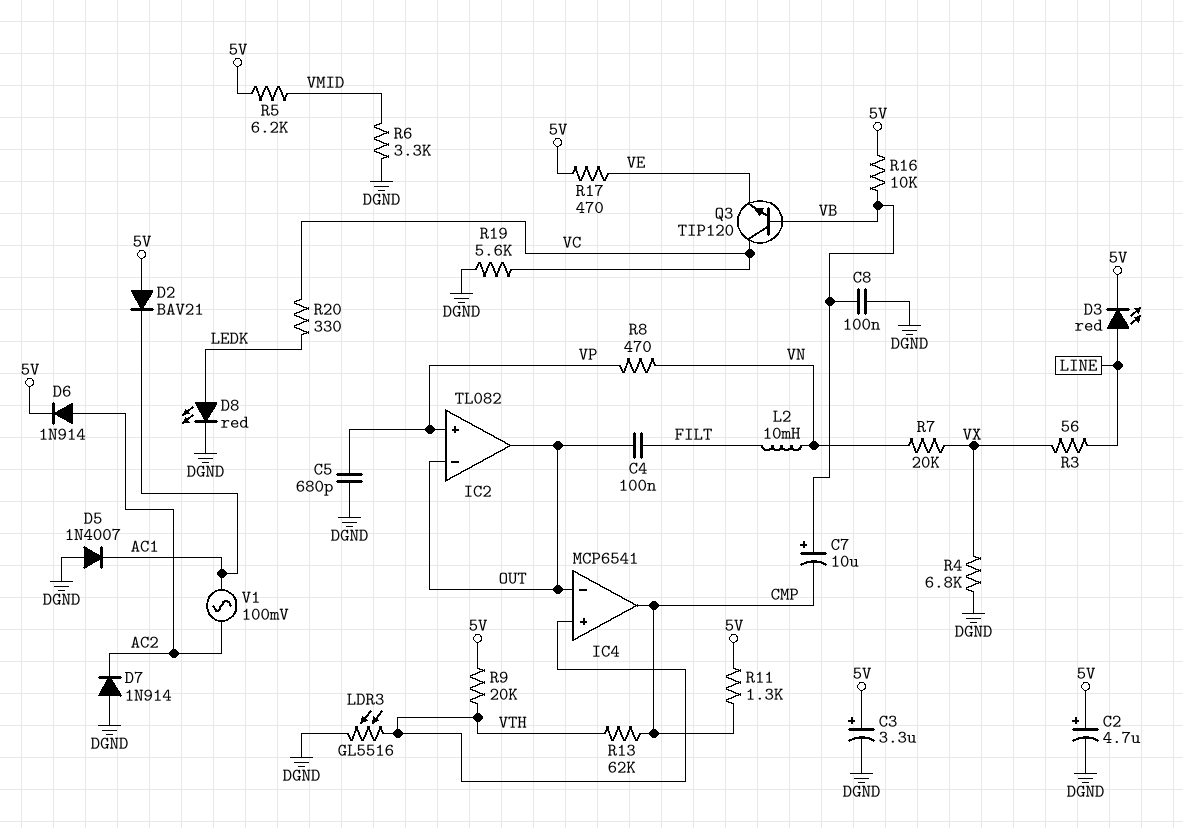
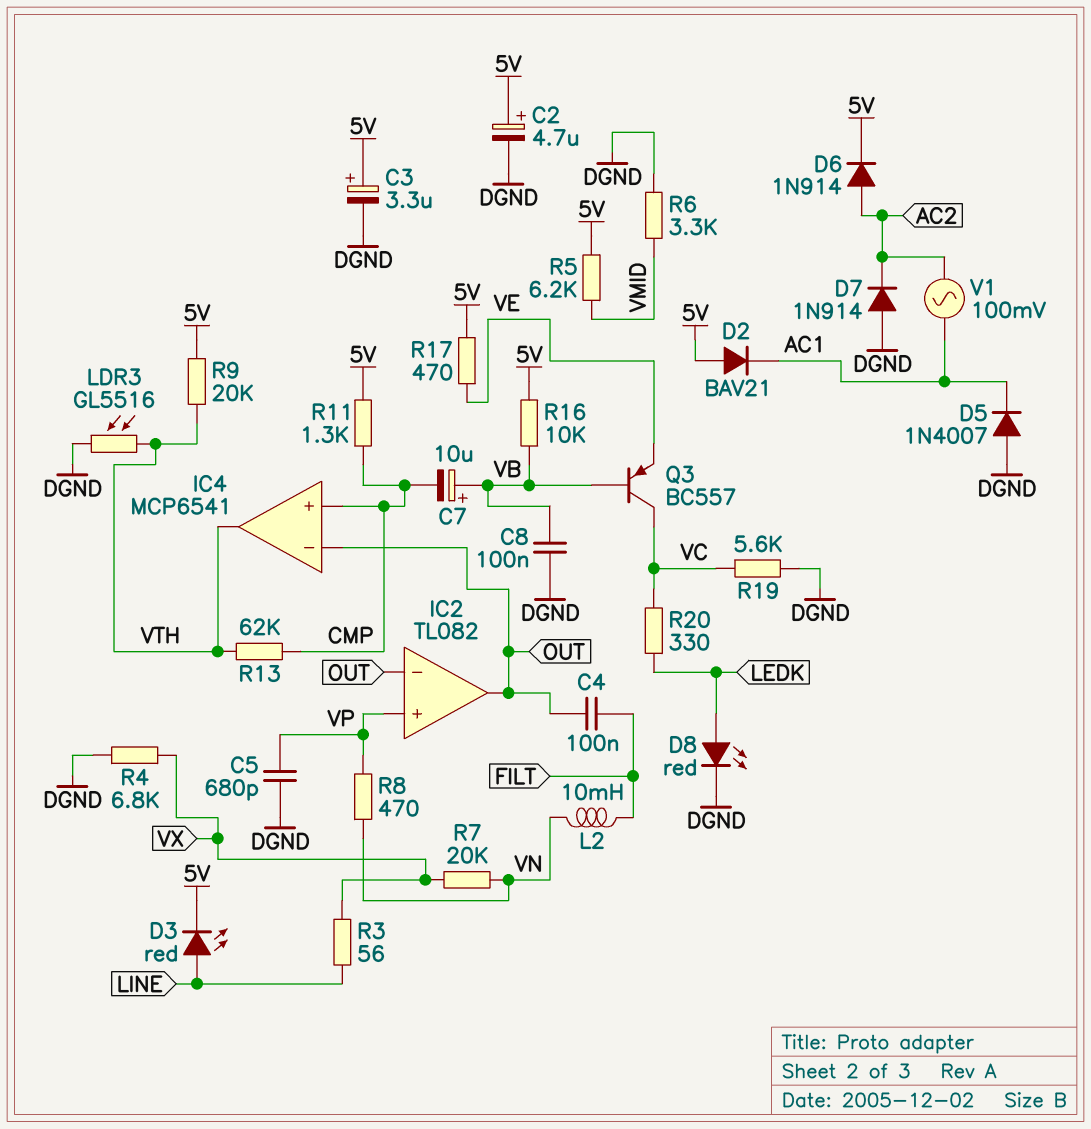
IC4 pin in+: VTH -> CMP
IC4 pin out: CMP -> VTH
Q3: NPN TIP120 (B VB, C VC, E VE) -> PNP BC557 (B VB, C VC, E VE)

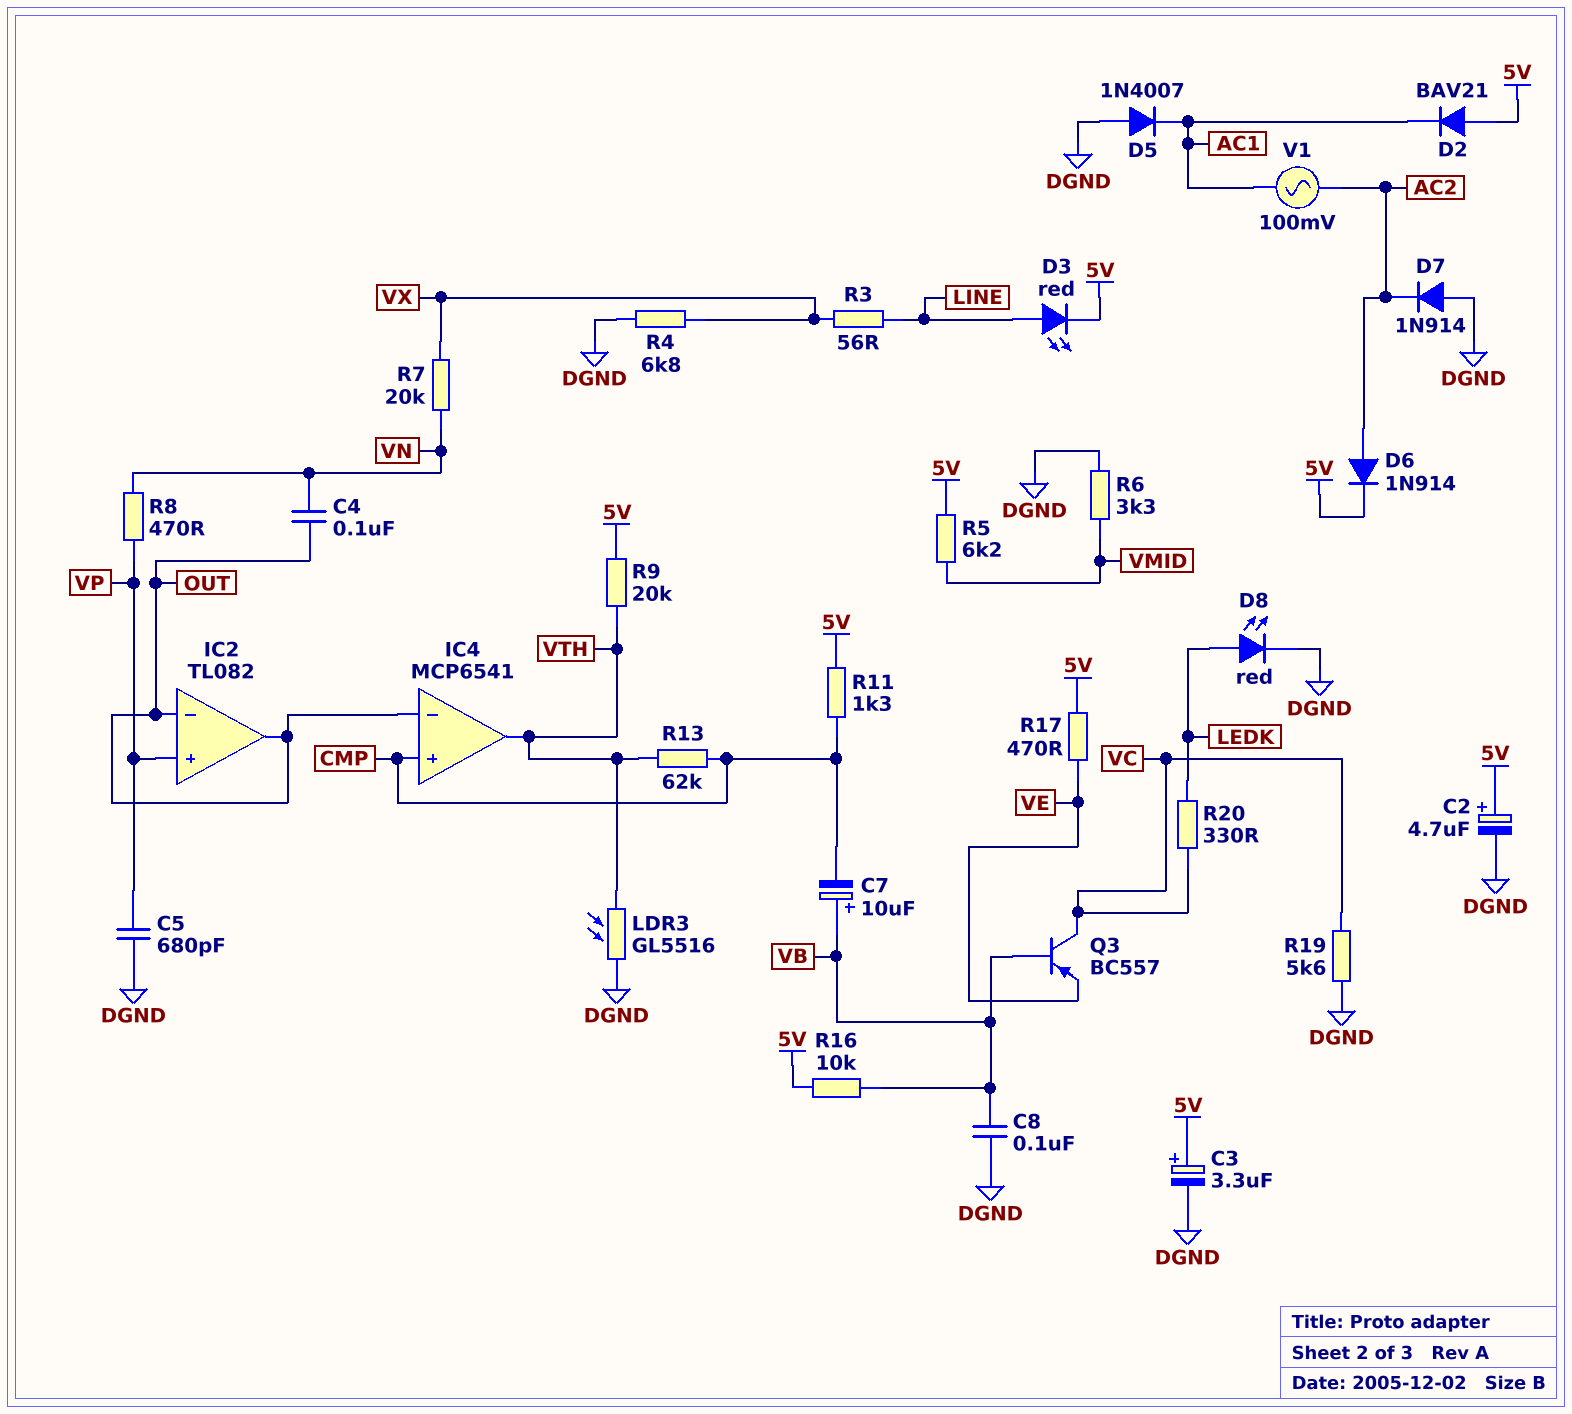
C4: 100nF (FILT, OUT) -> 100nF (OUT, VN)
L2: 10mH (FILT, VN) -> none

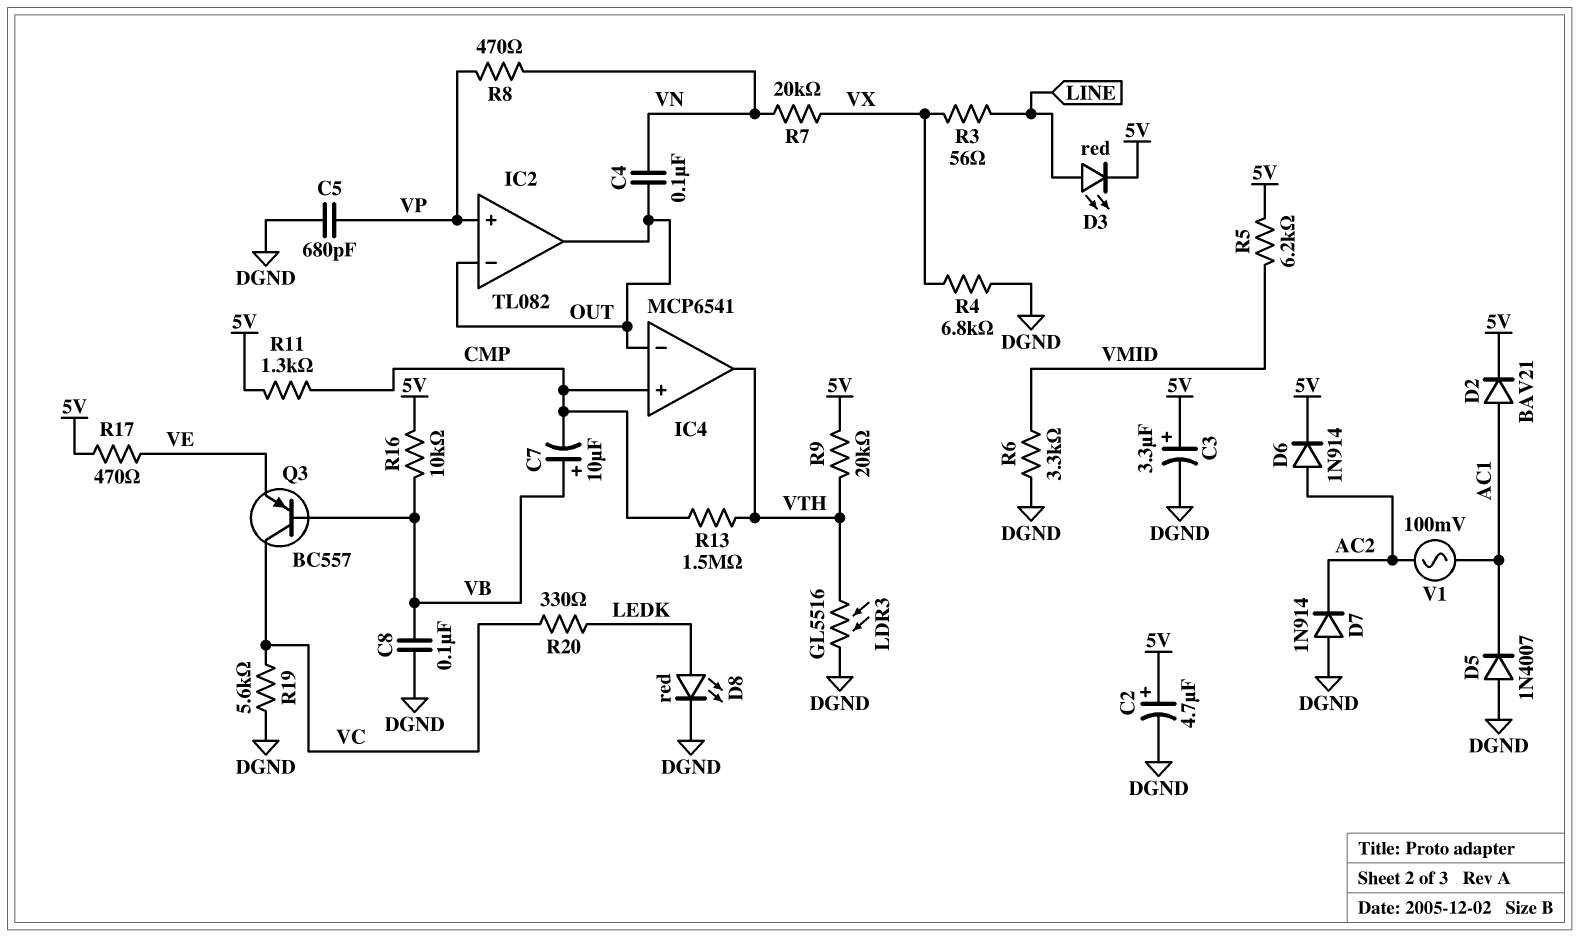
D2: diode BAV21 (A 5V, K AC1) -> diode BAV21 (A AC1, K 5V)
R13: 62k (CMP, VTH) -> 1.5M (CMP, VTH)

━━━━

▸ Task goal
Find every line in the records that has the word "FILT". Then report the count alone.

▸ Task result
2